■ BRIEF
Please copy the lines below exactly, from the first one through the line showing "LIGHT3 pin OUT: A2 -> D13".
++++++
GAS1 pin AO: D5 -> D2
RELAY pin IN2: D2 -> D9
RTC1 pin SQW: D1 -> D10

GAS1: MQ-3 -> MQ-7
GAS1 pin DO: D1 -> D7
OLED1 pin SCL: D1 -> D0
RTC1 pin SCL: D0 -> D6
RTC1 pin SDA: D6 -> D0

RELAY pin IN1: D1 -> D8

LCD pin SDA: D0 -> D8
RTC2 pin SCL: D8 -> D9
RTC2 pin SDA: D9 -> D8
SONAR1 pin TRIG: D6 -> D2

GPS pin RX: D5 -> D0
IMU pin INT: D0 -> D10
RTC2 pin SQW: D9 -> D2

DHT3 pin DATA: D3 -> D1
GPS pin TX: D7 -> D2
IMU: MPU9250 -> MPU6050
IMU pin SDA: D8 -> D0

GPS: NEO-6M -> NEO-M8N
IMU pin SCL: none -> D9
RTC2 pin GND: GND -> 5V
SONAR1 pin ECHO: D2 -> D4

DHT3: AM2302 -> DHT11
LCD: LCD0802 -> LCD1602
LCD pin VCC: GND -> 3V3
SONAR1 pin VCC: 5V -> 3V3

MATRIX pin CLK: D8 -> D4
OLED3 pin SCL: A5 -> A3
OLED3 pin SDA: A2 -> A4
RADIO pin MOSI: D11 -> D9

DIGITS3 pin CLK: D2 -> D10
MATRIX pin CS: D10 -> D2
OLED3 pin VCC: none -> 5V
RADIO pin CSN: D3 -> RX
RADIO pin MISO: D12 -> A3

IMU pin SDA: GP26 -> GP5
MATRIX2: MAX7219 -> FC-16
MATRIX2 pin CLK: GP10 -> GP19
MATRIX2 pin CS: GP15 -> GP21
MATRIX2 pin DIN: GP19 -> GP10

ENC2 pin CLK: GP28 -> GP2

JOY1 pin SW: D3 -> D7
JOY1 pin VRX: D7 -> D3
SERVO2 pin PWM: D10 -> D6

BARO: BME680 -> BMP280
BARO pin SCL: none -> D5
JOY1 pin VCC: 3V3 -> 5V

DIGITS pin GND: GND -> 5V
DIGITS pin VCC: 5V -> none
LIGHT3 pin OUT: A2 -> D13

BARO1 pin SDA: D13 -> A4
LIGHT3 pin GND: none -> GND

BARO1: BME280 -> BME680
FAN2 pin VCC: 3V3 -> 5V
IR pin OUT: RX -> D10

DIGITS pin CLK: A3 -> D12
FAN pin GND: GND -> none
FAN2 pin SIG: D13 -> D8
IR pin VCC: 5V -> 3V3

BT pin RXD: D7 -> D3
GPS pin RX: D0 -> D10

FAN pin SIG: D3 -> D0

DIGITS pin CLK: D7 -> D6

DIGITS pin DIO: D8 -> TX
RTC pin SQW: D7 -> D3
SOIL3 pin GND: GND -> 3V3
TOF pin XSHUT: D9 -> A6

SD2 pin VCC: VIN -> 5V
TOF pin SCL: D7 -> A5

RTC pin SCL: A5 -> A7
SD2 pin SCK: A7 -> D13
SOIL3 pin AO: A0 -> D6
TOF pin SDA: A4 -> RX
++++++
■ EXPECTED OUTPUT
GAS1 pin AO: D5 -> D2
RELAY pin IN2: D2 -> D9
RTC1 pin SQW: D1 -> D10

GAS1: MQ-3 -> MQ-7
GAS1 pin DO: D1 -> D7
OLED1 pin SCL: D1 -> D0
RTC1 pin SCL: D0 -> D6
RTC1 pin SDA: D6 -> D0

RELAY pin IN1: D1 -> D8

LCD pin SDA: D0 -> D8
RTC2 pin SCL: D8 -> D9
RTC2 pin SDA: D9 -> D8
SONAR1 pin TRIG: D6 -> D2

GPS pin RX: D5 -> D0
IMU pin INT: D0 -> D10
RTC2 pin SQW: D9 -> D2

DHT3 pin DATA: D3 -> D1
GPS pin TX: D7 -> D2
IMU: MPU9250 -> MPU6050
IMU pin SDA: D8 -> D0

GPS: NEO-6M -> NEO-M8N
IMU pin SCL: none -> D9
RTC2 pin GND: GND -> 5V
SONAR1 pin ECHO: D2 -> D4

DHT3: AM2302 -> DHT11
LCD: LCD0802 -> LCD1602
LCD pin VCC: GND -> 3V3
SONAR1 pin VCC: 5V -> 3V3

MATRIX pin CLK: D8 -> D4
OLED3 pin SCL: A5 -> A3
OLED3 pin SDA: A2 -> A4
RADIO pin MOSI: D11 -> D9

DIGITS3 pin CLK: D2 -> D10
MATRIX pin CS: D10 -> D2
OLED3 pin VCC: none -> 5V
RADIO pin CSN: D3 -> RX
RADIO pin MISO: D12 -> A3

IMU pin SDA: GP26 -> GP5
MATRIX2: MAX7219 -> FC-16
MATRIX2 pin CLK: GP10 -> GP19
MATRIX2 pin CS: GP15 -> GP21
MATRIX2 pin DIN: GP19 -> GP10

ENC2 pin CLK: GP28 -> GP2

JOY1 pin SW: D3 -> D7
JOY1 pin VRX: D7 -> D3
SERVO2 pin PWM: D10 -> D6

BARO: BME680 -> BMP280
BARO pin SCL: none -> D5
JOY1 pin VCC: 3V3 -> 5V

DIGITS pin GND: GND -> 5V
DIGITS pin VCC: 5V -> none
LIGHT3 pin OUT: A2 -> D13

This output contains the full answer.